_Object displacement listings_.
═══
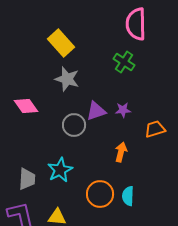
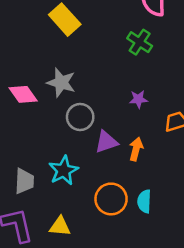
gray star: (67, 79) -> (61, 83), moved
purple triangle: (96, 111) -> (106, 142), moved

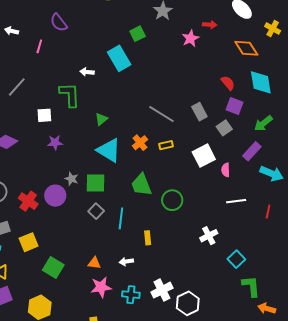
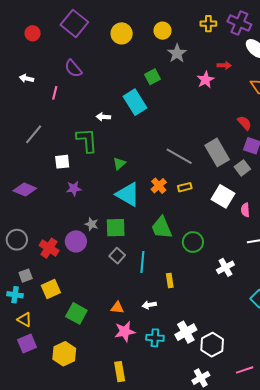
gray rectangle: (199, 112) -> (217, 152), size x1.5
white square: (204, 156) -> (223, 196), turned -30
white cross: (209, 236) -> (225, 267), moved

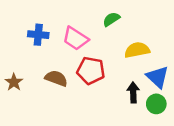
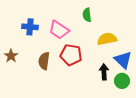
green semicircle: (111, 19) -> (87, 15), turned -64
brown semicircle: (56, 78) -> (44, 61), turned -102
brown star: (14, 82) -> (11, 56), moved

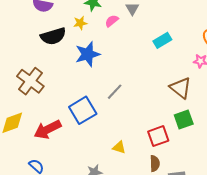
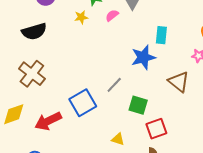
black semicircle: (53, 36) -> (34, 31), moved
cyan rectangle: (162, 40) -> (161, 35), turned -54
blue star: (88, 54) -> (143, 57), moved
green square: (184, 119) -> (138, 105), moved, turned 36

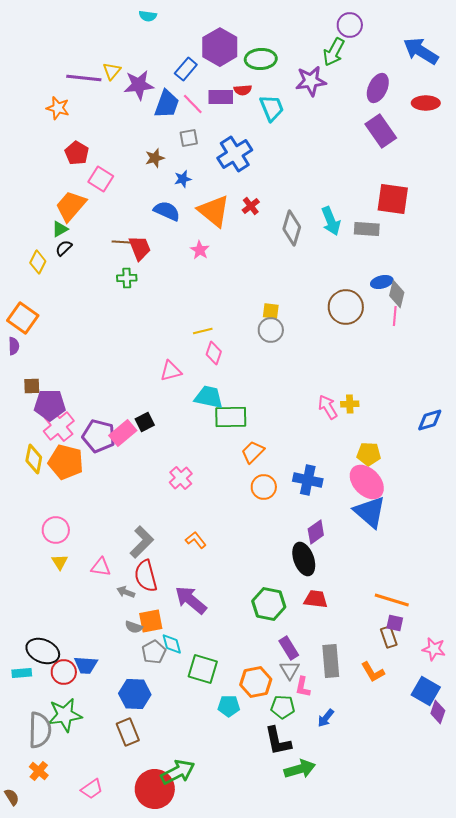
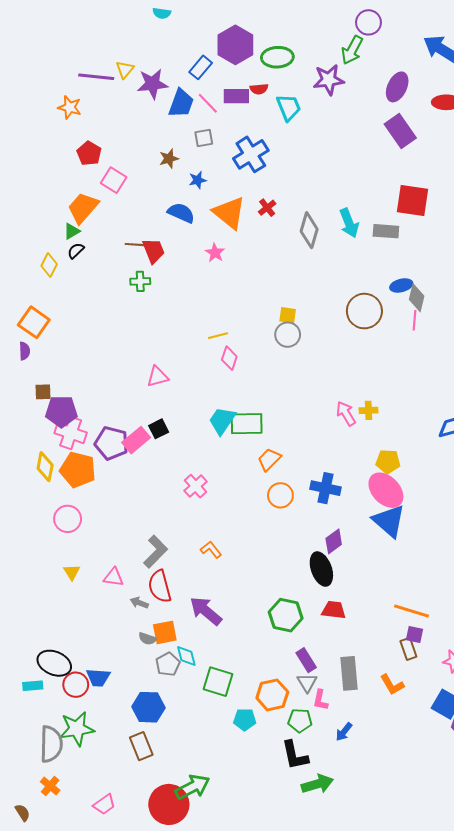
pink triangle: (171, 371) -> (158, 377), moved
cyan trapezoid: (209, 397) -> (222, 421), moved, turned -68
pink cross: (59, 426) -> (71, 433), turned -32
pink circle: (56, 530) -> (68, 519), moved

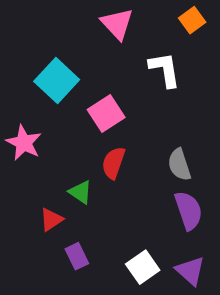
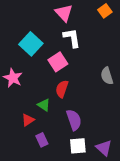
white L-shape: (165, 70) -> (72, 38), moved
gray semicircle: (179, 165) -> (107, 76), moved
purple semicircle: (188, 210) -> (74, 120), moved
white square: (143, 267) -> (78, 146), turned 30

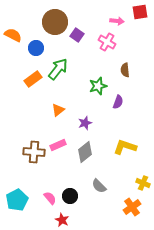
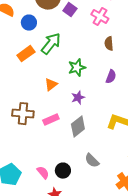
brown semicircle: (125, 70) -> (109, 44), moved
green star: (98, 86) -> (77, 68), moved
brown cross: (34, 152) -> (23, 114), moved

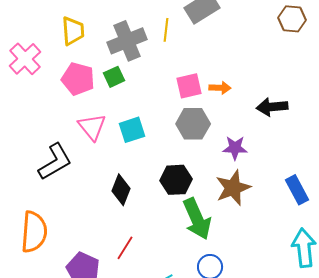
═══
_Requirement_.
The images are to be left out; every line above should be set down exactly.

_Solution to this task_.
gray star: (67, 79) -> (61, 83), moved
purple triangle: (96, 111) -> (106, 142), moved

gray rectangle: (199, 112) -> (217, 152), size x1.5
white square: (204, 156) -> (223, 196), turned -30
white cross: (209, 236) -> (225, 267), moved

green semicircle: (111, 19) -> (87, 15), turned -64
brown semicircle: (56, 78) -> (44, 61), turned -102
brown star: (14, 82) -> (11, 56), moved

black semicircle: (53, 36) -> (34, 31), moved
cyan rectangle: (162, 40) -> (161, 35), turned -54
blue star: (88, 54) -> (143, 57), moved
green square: (184, 119) -> (138, 105), moved, turned 36

pink triangle: (171, 371) -> (158, 377), moved
cyan trapezoid: (209, 397) -> (222, 421), moved, turned -68
pink cross: (59, 426) -> (71, 433), turned -32
pink circle: (56, 530) -> (68, 519), moved

white L-shape: (165, 70) -> (72, 38), moved
gray semicircle: (179, 165) -> (107, 76), moved
purple semicircle: (188, 210) -> (74, 120), moved
white square: (143, 267) -> (78, 146), turned 30

brown semicircle: (125, 70) -> (109, 44), moved
green star: (98, 86) -> (77, 68), moved
brown cross: (34, 152) -> (23, 114), moved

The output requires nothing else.